- Given information

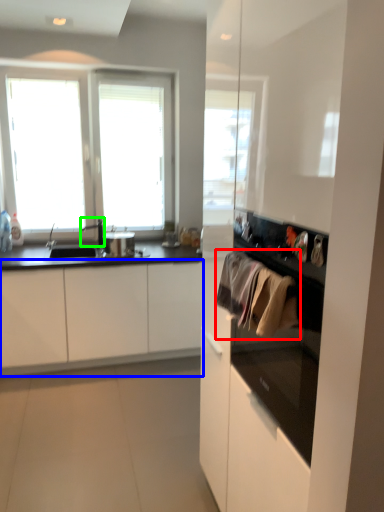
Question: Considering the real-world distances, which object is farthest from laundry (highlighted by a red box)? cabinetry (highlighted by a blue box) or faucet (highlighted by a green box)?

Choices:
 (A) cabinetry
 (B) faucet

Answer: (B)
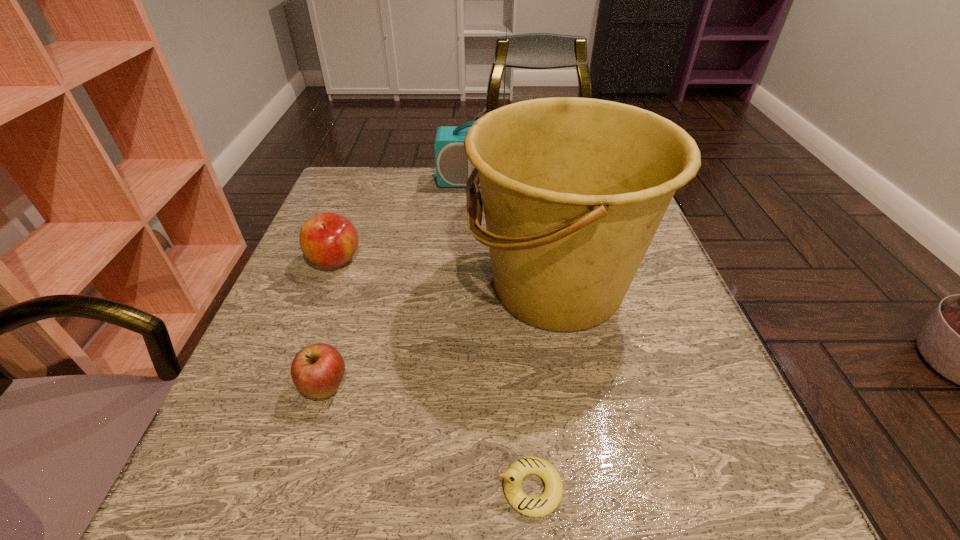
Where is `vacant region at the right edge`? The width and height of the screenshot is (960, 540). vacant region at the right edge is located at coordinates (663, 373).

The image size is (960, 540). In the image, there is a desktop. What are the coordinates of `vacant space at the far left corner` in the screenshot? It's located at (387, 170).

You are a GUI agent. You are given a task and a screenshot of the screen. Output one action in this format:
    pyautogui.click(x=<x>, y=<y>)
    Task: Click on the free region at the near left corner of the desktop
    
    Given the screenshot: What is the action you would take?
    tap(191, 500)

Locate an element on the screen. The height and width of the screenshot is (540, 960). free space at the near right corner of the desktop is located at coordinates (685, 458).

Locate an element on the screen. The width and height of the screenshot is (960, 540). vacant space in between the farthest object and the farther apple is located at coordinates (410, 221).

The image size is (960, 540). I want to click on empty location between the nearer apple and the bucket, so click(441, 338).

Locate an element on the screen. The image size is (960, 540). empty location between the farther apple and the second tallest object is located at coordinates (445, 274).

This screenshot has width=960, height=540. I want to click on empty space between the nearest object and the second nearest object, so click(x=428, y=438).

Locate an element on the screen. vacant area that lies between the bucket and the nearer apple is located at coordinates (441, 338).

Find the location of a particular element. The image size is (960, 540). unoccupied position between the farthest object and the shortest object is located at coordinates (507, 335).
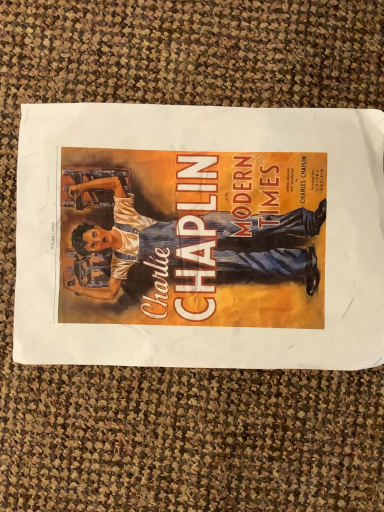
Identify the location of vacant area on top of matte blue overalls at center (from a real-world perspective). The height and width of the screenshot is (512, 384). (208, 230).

- Instructions to follow
Copy the listing above word for word, from start to finish. Leave out the pictures.

- Result
Question: Considering the real-world distances, which object is farthest from laundry (highlighted by a red box)? cabinetry (highlighted by a blue box) or faucet (highlighted by a green box)?

Choices:
 (A) cabinetry
 (B) faucet

Answer: (B)
Where is `vacant region at the right edge`? The width and height of the screenshot is (960, 540). vacant region at the right edge is located at coordinates (663, 373).

The image size is (960, 540). In the image, there is a desktop. What are the coordinates of `vacant space at the far left corner` in the screenshot? It's located at (387, 170).

You are a GUI agent. You are given a task and a screenshot of the screen. Output one action in this format:
    pyautogui.click(x=<x>, y=<y>)
    Task: Click on the free region at the near left corner of the desktop
    
    Given the screenshot: What is the action you would take?
    tap(191, 500)

Locate an element on the screen. The height and width of the screenshot is (540, 960). free space at the near right corner of the desktop is located at coordinates (685, 458).

Locate an element on the screen. The width and height of the screenshot is (960, 540). vacant space in between the farthest object and the farther apple is located at coordinates (410, 221).

The image size is (960, 540). I want to click on empty location between the nearer apple and the bucket, so click(441, 338).

Locate an element on the screen. The image size is (960, 540). empty location between the farther apple and the second tallest object is located at coordinates (445, 274).

This screenshot has width=960, height=540. I want to click on empty space between the nearest object and the second nearest object, so click(x=428, y=438).

Locate an element on the screen. vacant area that lies between the bucket and the nearer apple is located at coordinates (441, 338).

Find the location of a particular element. The image size is (960, 540). unoccupied position between the farthest object and the shortest object is located at coordinates (507, 335).
Identify the location of vacant area on top of matte blue overalls at center (from a real-world perspective). The height and width of the screenshot is (512, 384). (208, 230).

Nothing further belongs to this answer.